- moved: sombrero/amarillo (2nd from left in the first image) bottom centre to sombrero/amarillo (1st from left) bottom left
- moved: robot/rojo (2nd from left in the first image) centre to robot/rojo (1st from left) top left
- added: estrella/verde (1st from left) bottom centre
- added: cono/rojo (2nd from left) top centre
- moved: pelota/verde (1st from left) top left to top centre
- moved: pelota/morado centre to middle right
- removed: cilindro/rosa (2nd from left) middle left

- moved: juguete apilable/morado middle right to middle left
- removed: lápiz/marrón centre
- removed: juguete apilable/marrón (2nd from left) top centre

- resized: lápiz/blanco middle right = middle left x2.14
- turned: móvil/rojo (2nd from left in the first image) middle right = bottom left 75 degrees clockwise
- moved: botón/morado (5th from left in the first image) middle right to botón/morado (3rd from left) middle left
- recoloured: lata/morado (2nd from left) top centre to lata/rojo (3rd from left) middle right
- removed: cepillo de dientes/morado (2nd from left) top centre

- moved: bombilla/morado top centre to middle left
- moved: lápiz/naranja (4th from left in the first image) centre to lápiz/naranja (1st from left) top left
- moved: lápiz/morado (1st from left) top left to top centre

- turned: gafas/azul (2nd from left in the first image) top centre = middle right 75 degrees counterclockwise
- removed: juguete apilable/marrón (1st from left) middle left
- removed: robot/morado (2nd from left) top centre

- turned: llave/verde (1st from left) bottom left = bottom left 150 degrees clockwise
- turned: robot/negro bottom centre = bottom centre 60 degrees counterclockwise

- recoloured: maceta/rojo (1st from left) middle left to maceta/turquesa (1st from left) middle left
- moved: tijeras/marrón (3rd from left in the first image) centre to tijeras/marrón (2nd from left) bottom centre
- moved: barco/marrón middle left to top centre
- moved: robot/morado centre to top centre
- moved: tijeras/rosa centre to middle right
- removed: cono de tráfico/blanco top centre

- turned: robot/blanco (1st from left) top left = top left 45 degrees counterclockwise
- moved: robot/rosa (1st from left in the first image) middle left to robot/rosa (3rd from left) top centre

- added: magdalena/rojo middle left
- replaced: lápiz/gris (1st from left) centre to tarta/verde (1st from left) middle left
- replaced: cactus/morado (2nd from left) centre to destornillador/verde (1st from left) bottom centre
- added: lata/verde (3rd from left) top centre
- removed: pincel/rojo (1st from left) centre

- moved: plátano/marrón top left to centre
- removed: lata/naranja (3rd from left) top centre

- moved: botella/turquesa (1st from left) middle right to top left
==============================
Exactly as written, restate every record in the listing.

:: Result of this exercise ::
- moved: sombrero/amarillo (2nd from left in the first image) bottom centre to sombrero/amarillo (1st from left) bottom left
- moved: robot/rojo (2nd from left in the first image) centre to robot/rojo (1st from left) top left
- added: estrella/verde (1st from left) bottom centre
- added: cono/rojo (2nd from left) top centre
- moved: pelota/verde (1st from left) top left to top centre
- moved: pelota/morado centre to middle right
- removed: cilindro/rosa (2nd from left) middle left

- moved: juguete apilable/morado middle right to middle left
- removed: lápiz/marrón centre
- removed: juguete apilable/marrón (2nd from left) top centre

- resized: lápiz/blanco middle right = middle left x2.14
- turned: móvil/rojo (2nd from left in the first image) middle right = bottom left 75 degrees clockwise
- moved: botón/morado (5th from left in the first image) middle right to botón/morado (3rd from left) middle left
- recoloured: lata/morado (2nd from left) top centre to lata/rojo (3rd from left) middle right
- removed: cepillo de dientes/morado (2nd from left) top centre

- moved: bombilla/morado top centre to middle left
- moved: lápiz/naranja (4th from left in the first image) centre to lápiz/naranja (1st from left) top left
- moved: lápiz/morado (1st from left) top left to top centre

- turned: gafas/azul (2nd from left in the first image) top centre = middle right 75 degrees counterclockwise
- removed: juguete apilable/marrón (1st from left) middle left
- removed: robot/morado (2nd from left) top centre

- turned: llave/verde (1st from left) bottom left = bottom left 150 degrees clockwise
- turned: robot/negro bottom centre = bottom centre 60 degrees counterclockwise

- recoloured: maceta/rojo (1st from left) middle left to maceta/turquesa (1st from left) middle left
- moved: tijeras/marrón (3rd from left in the first image) centre to tijeras/marrón (2nd from left) bottom centre
- moved: barco/marrón middle left to top centre
- moved: robot/morado centre to top centre
- moved: tijeras/rosa centre to middle right
- removed: cono de tráfico/blanco top centre

- turned: robot/blanco (1st from left) top left = top left 45 degrees counterclockwise
- moved: robot/rosa (1st from left in the first image) middle left to robot/rosa (3rd from left) top centre

- added: magdalena/rojo middle left
- replaced: lápiz/gris (1st from left) centre to tarta/verde (1st from left) middle left
- replaced: cactus/morado (2nd from left) centre to destornillador/verde (1st from left) bottom centre
- added: lata/verde (3rd from left) top centre
- removed: pincel/rojo (1st from left) centre

- moved: plátano/marrón top left to centre
- removed: lata/naranja (3rd from left) top centre

- moved: botella/turquesa (1st from left) middle right to top left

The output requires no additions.